§ Exercise aim: Each record is to be transcribed exactly.

Recorded data:
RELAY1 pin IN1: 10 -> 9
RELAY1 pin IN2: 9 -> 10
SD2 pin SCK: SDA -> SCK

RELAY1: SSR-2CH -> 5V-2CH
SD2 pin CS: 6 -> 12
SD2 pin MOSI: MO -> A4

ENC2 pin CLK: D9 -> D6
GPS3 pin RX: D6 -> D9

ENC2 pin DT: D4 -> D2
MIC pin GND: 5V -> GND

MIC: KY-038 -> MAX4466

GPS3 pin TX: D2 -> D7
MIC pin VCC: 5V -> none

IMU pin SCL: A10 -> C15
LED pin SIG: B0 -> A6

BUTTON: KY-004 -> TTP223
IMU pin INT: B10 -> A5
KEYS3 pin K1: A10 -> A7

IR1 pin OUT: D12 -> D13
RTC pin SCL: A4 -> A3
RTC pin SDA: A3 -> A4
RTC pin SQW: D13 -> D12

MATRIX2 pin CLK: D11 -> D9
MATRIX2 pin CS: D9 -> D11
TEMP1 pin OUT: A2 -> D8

§ Exercise output:
RELAY1 pin IN1: 10 -> 9
RELAY1 pin IN2: 9 -> 10
SD2 pin SCK: SDA -> SCK

RELAY1: SSR-2CH -> 5V-2CH
SD2 pin CS: 6 -> 12
SD2 pin MOSI: MO -> A4

ENC2 pin CLK: D9 -> D6
GPS3 pin RX: D6 -> D9

ENC2 pin DT: D4 -> D2
MIC pin GND: 5V -> GND

MIC: KY-038 -> MAX4466

GPS3 pin TX: D2 -> D7
MIC pin VCC: 5V -> none

IMU pin SCL: A10 -> C15
LED pin SIG: B0 -> A6

BUTTON: KY-004 -> TTP223
IMU pin INT: B10 -> A5
KEYS3 pin K1: A10 -> A7

IR1 pin OUT: D12 -> D13
RTC pin SCL: A4 -> A3
RTC pin SDA: A3 -> A4
RTC pin SQW: D13 -> D12

MATRIX2 pin CLK: D11 -> D9
MATRIX2 pin CS: D9 -> D11
TEMP1 pin OUT: A2 -> D8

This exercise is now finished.